=== Begin Enclosure ===
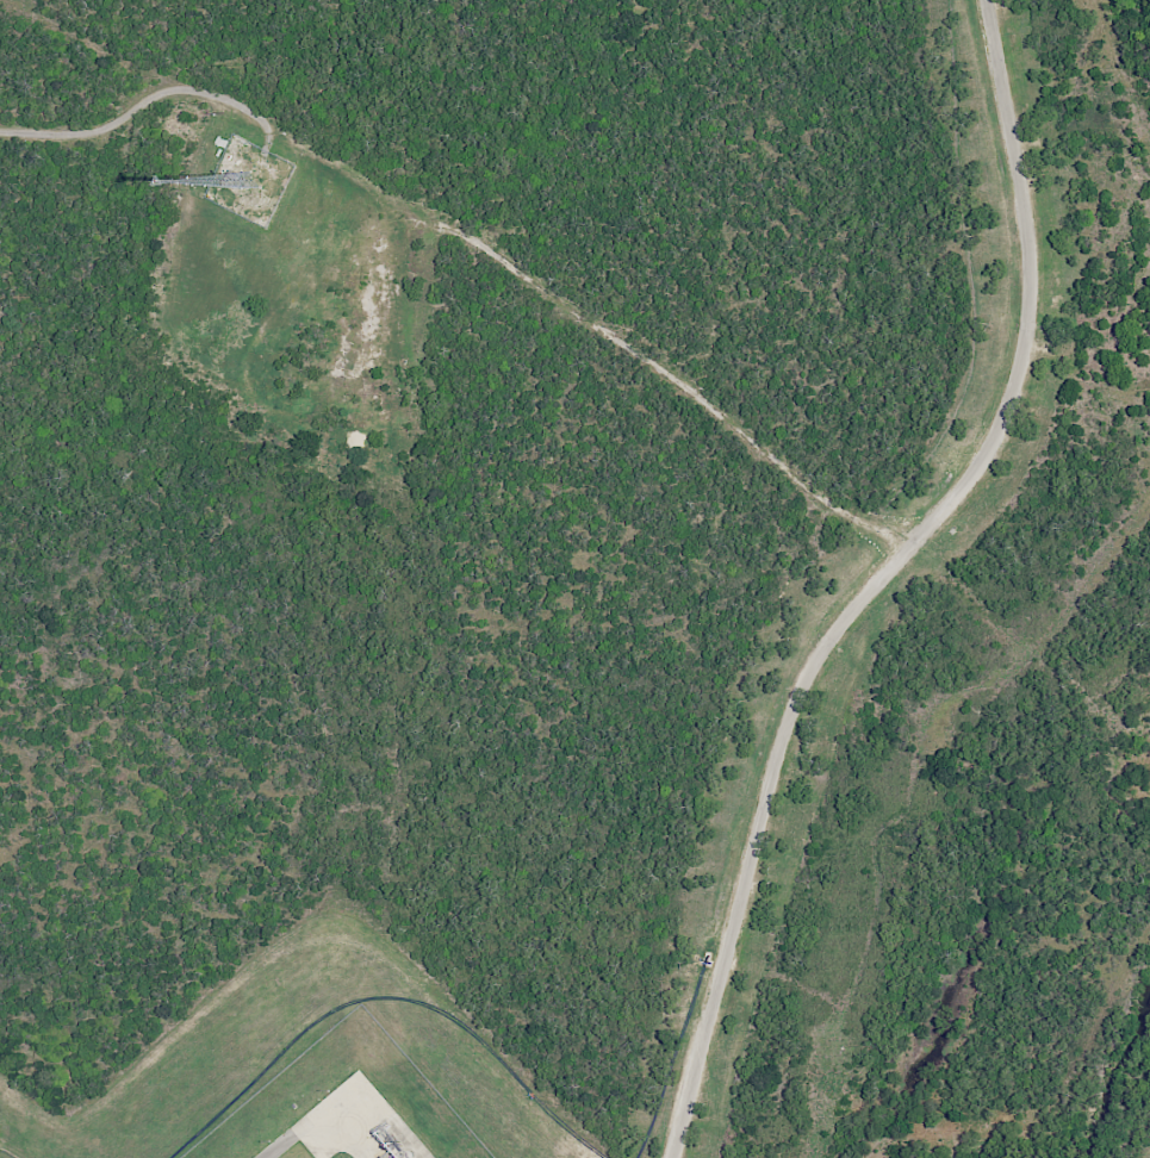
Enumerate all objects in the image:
road: (136, 106)
road: (882, 576)
wastewater plant: (317, 1069)
road: (316, 1121)

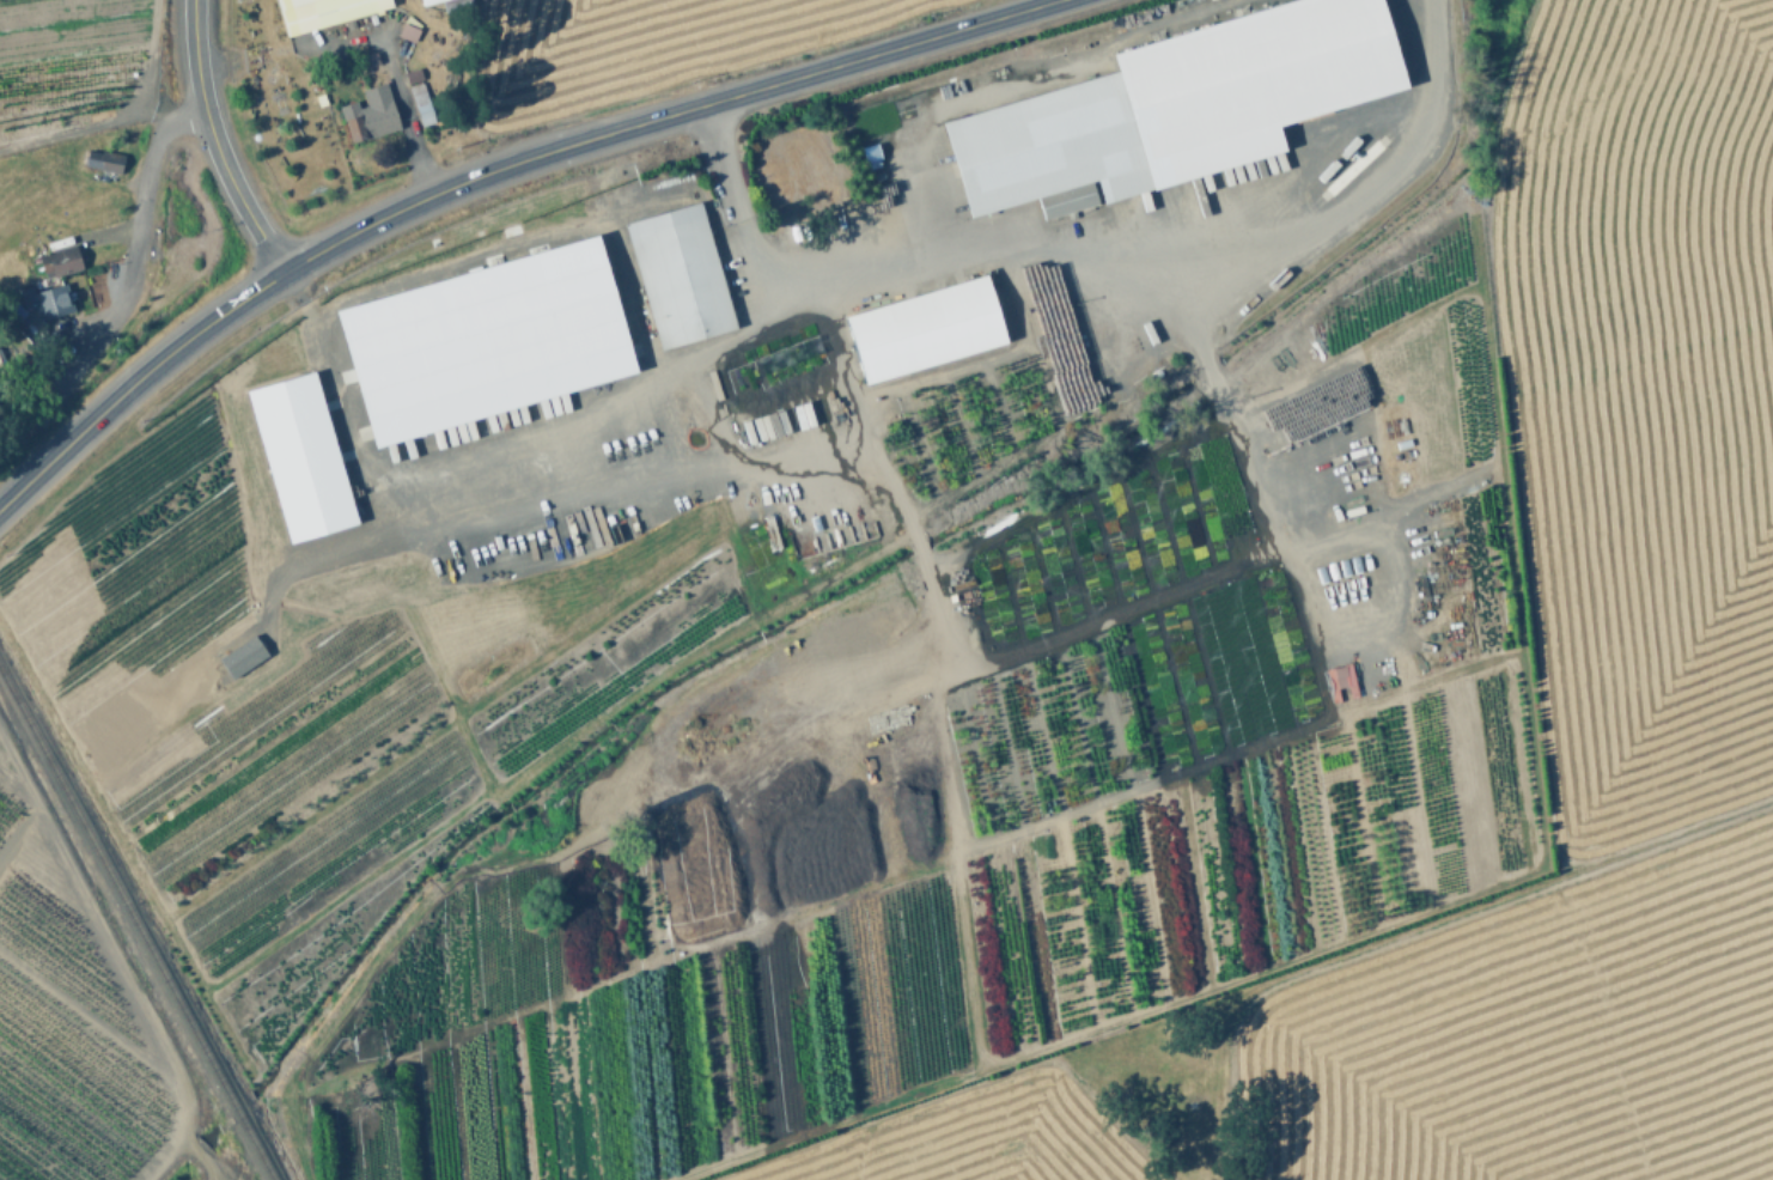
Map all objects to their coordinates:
building: (426, 0)
building: (455, 4)
building: (321, 10)
building: (1246, 65)
building: (412, 74)
building: (421, 102)
building: (1438, 103)
road: (404, 108)
road: (1340, 109)
building: (372, 112)
road: (659, 114)
road: (217, 141)
road: (1259, 142)
building: (1052, 146)
building: (871, 149)
building: (766, 151)
building: (103, 158)
building: (777, 177)
road: (1362, 188)
building: (844, 198)
road: (134, 242)
road: (1137, 256)
building: (59, 258)
building: (680, 273)
building: (43, 296)
building: (926, 324)
road: (722, 339)
building: (483, 340)
road: (135, 379)
crop: (1643, 435)
building: (298, 457)
road: (1148, 602)
road: (949, 785)
railway: (137, 922)
crop: (77, 1023)

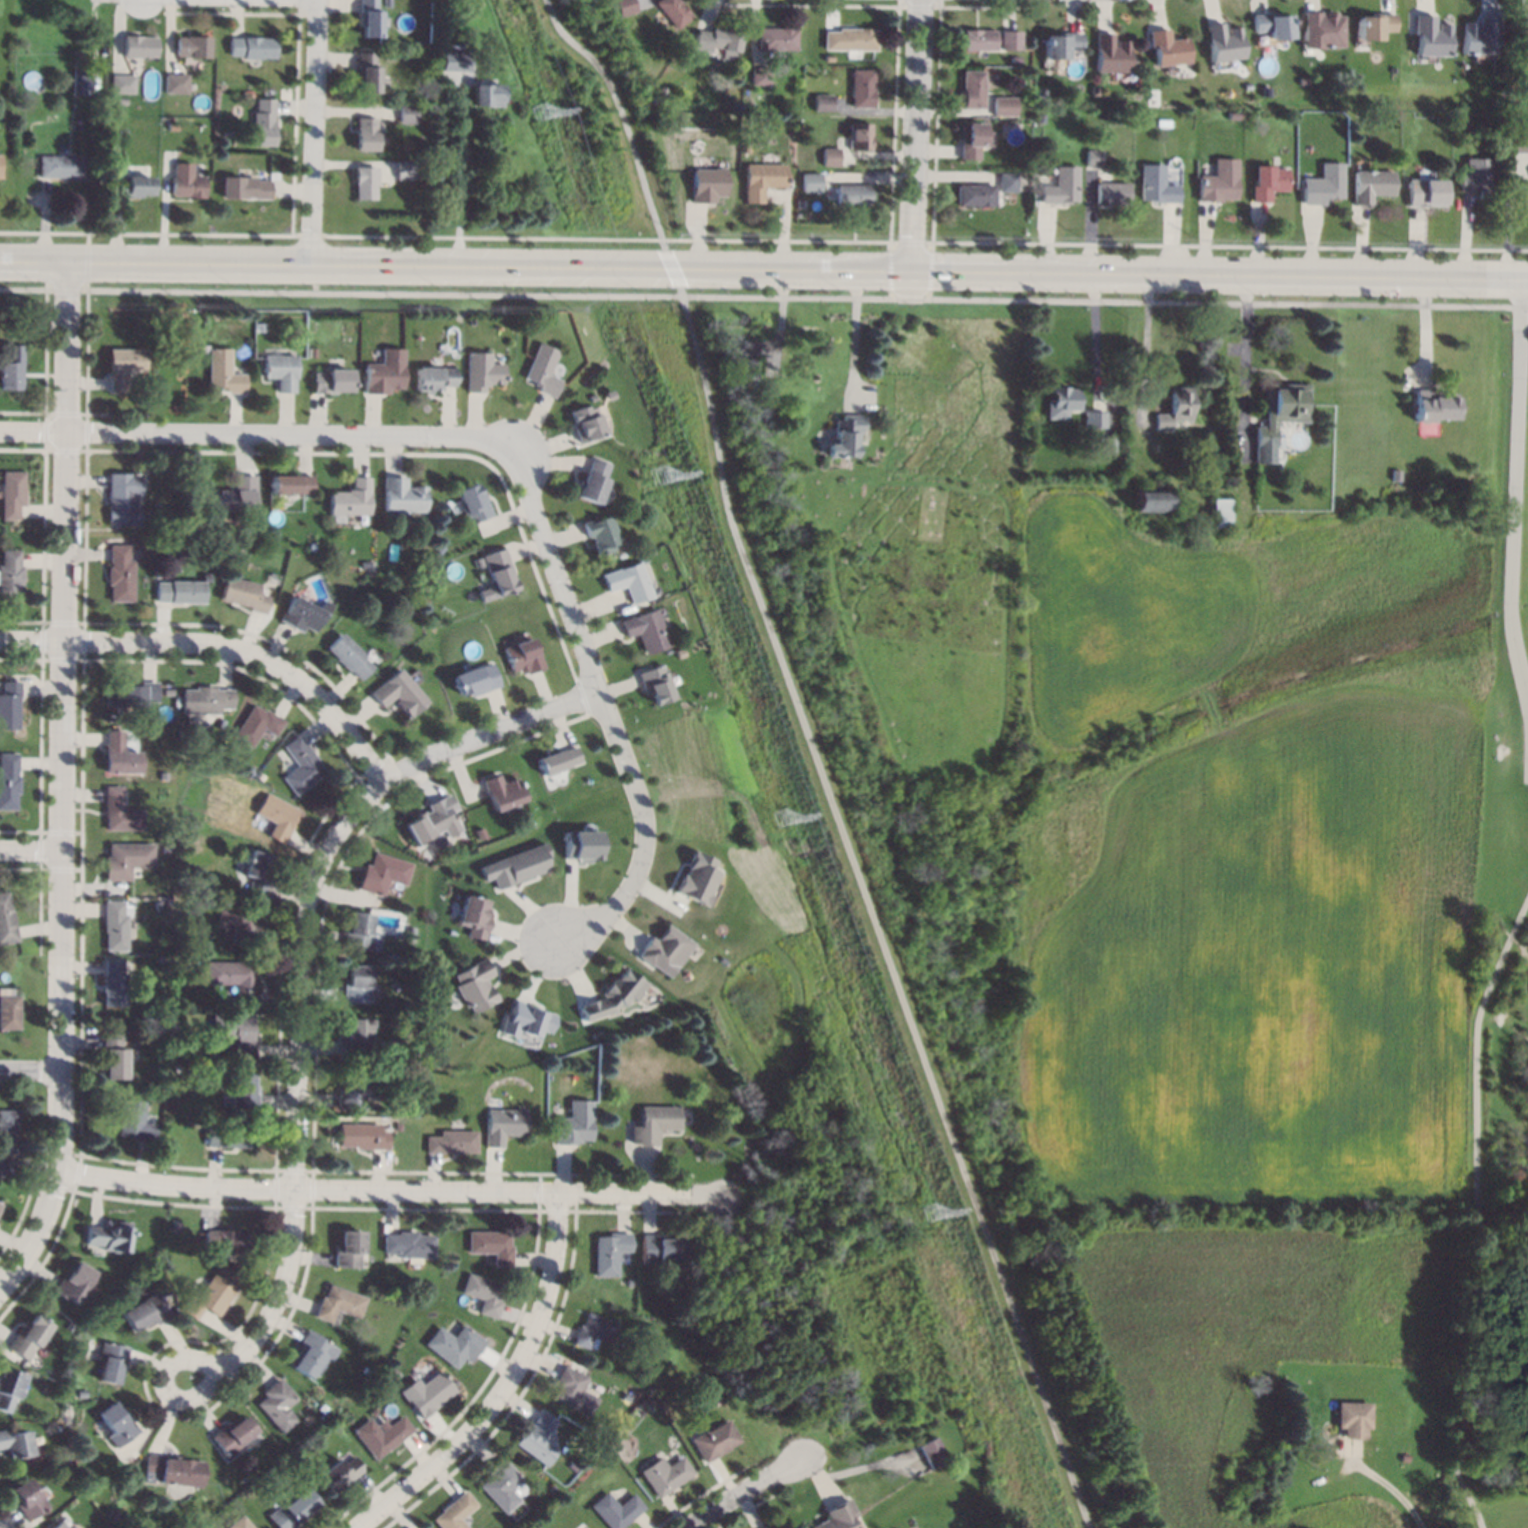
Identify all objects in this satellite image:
=== End Enclosure ===
What is needed here is an exact copy of all the entries, without the pictures.

Enumerate all objects in the image:
road: (136, 106)
road: (882, 576)
wastewater plant: (317, 1069)
road: (316, 1121)

Map all objects to their coordinates:
building: (426, 0)
building: (455, 4)
building: (321, 10)
building: (1246, 65)
building: (412, 74)
building: (421, 102)
building: (1438, 103)
road: (404, 108)
road: (1340, 109)
building: (372, 112)
road: (659, 114)
road: (217, 141)
road: (1259, 142)
building: (1052, 146)
building: (871, 149)
building: (766, 151)
building: (103, 158)
building: (777, 177)
road: (1362, 188)
building: (844, 198)
road: (134, 242)
road: (1137, 256)
building: (59, 258)
building: (680, 273)
building: (43, 296)
building: (926, 324)
road: (722, 339)
building: (483, 340)
road: (135, 379)
crop: (1643, 435)
building: (298, 457)
road: (1148, 602)
road: (949, 785)
railway: (137, 922)
crop: (77, 1023)

Identify all objects in this satellite image:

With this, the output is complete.